**TO-DO ITEM**
Provide the count of lines below where "star" occurs, with no other output.

**RECORDS PROVIDED**
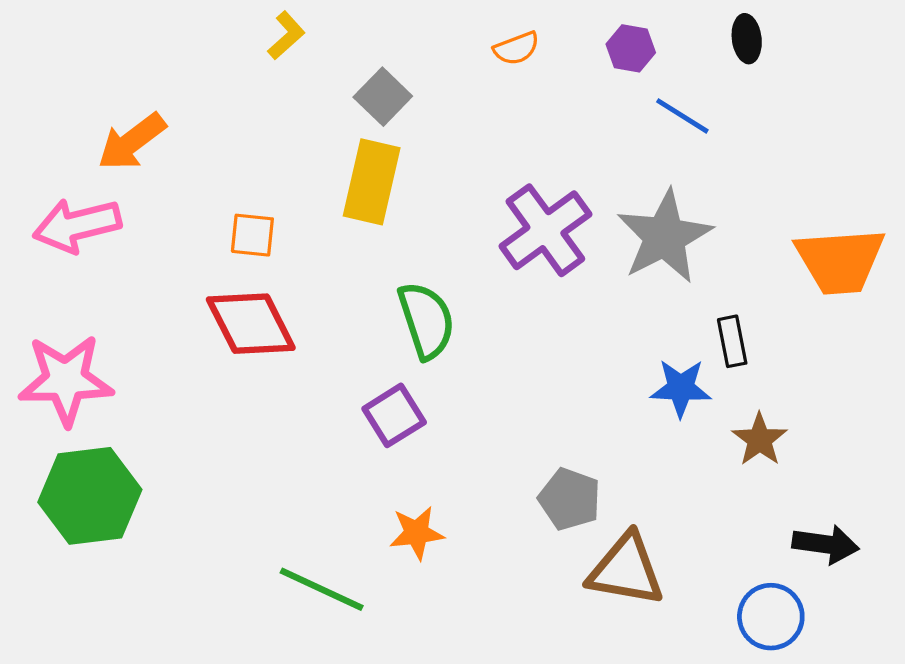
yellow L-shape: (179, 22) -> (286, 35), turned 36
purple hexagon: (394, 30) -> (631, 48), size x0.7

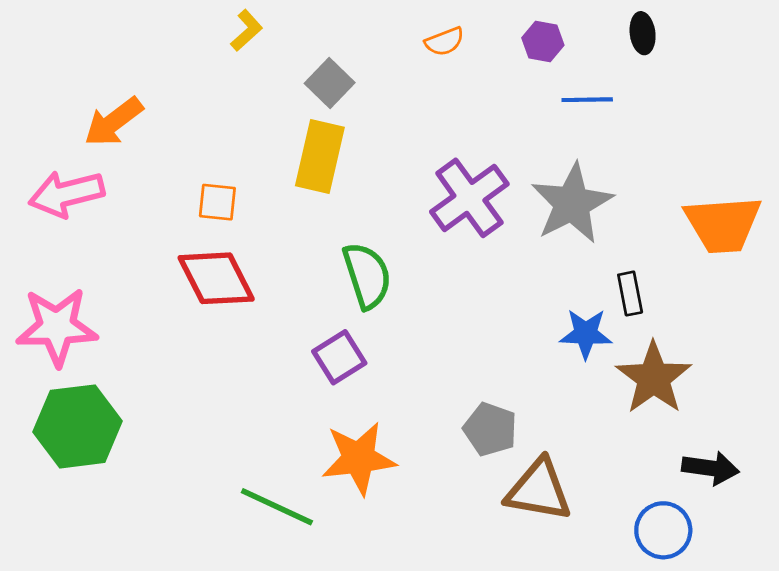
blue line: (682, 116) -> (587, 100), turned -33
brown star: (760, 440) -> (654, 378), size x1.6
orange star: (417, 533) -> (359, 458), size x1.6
...
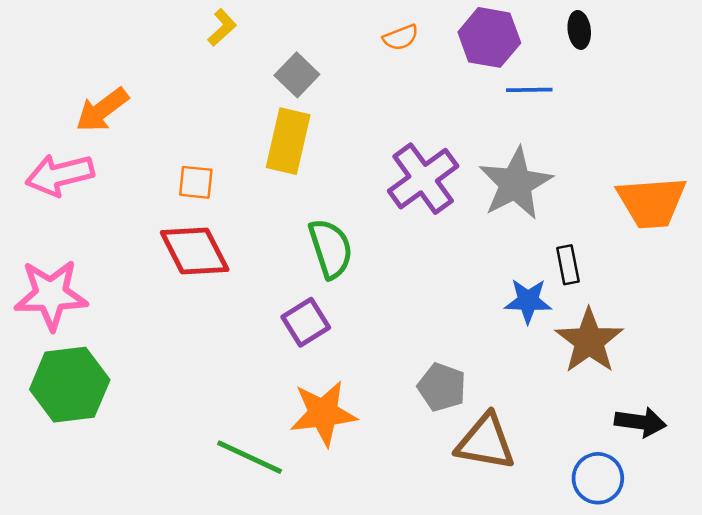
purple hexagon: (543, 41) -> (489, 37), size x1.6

**RESPONSE BOX**
2